** Opening Record excerpts block **

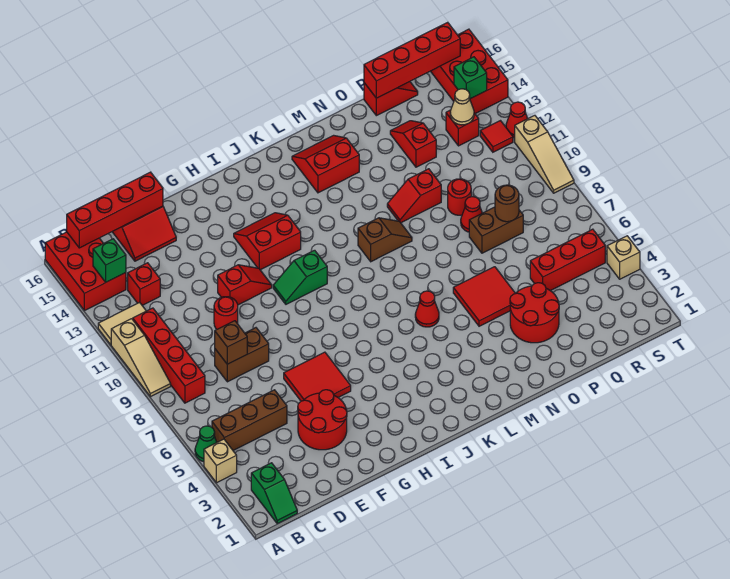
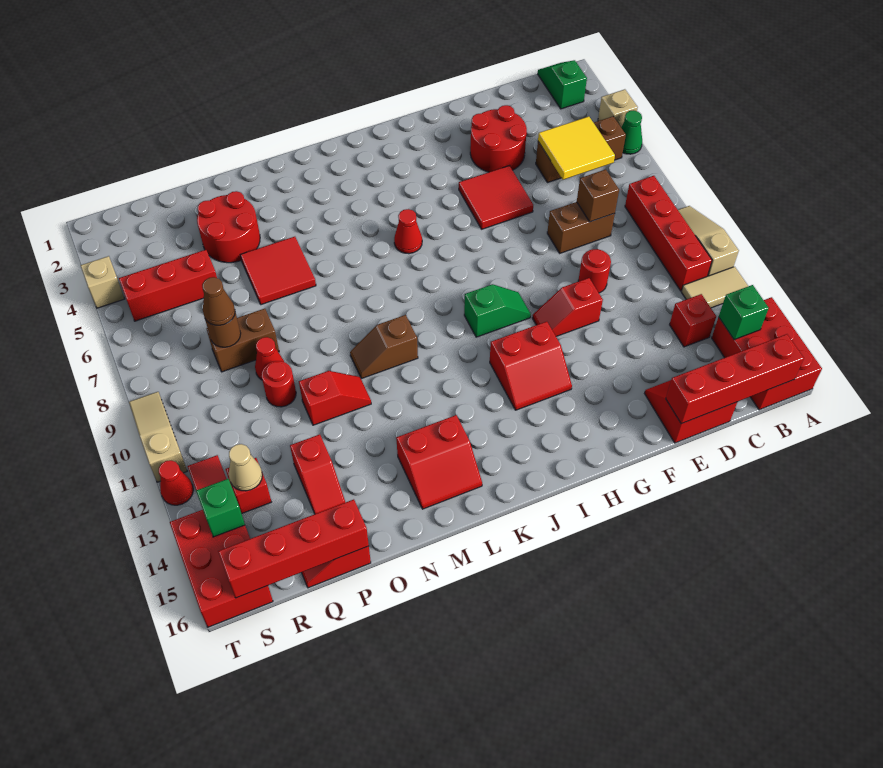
none -> yellow tile C5:D6 level 2
red cone L6 level 1 -> red cone J6 level 1
none -> brown cone Q8 level 3

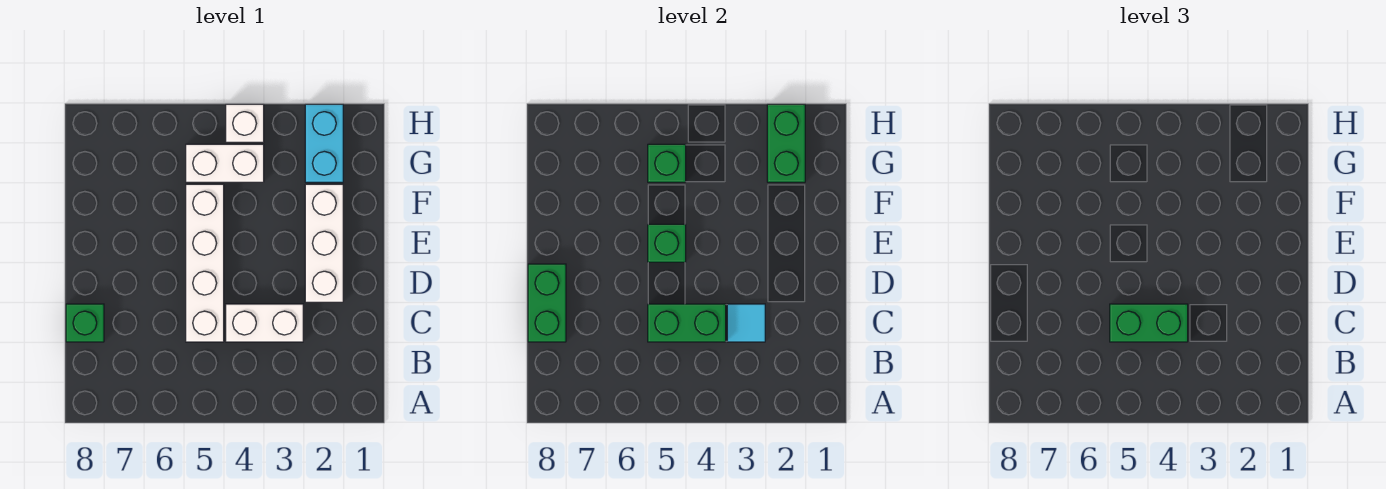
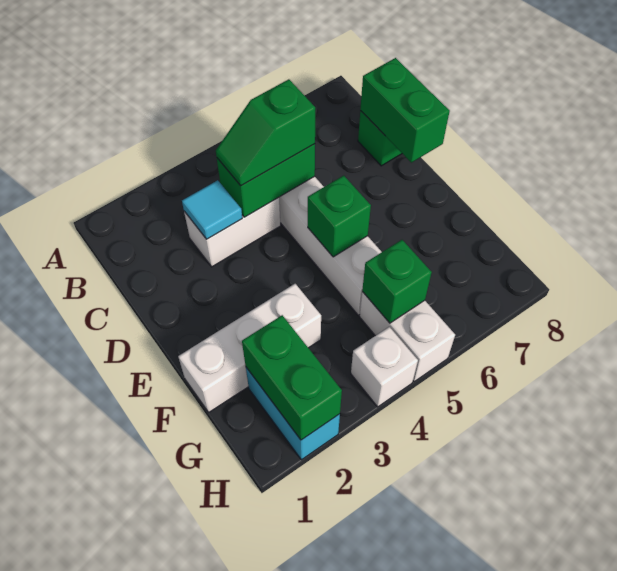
green brick C4:C5 level 3 -> green slope C4:C5 level 3 top 5
white brick D2:F2 level 1 -> white brick F1:F3 level 1
white brick G4:G5 level 1 -> white brick G5:H5 level 1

** Closing Record excerpts block **

Prompt — Your answer should be each line of the data that contains the word "none", copied as it stands.

The completed task —
none -> yellow tile C5:D6 level 2
none -> brown cone Q8 level 3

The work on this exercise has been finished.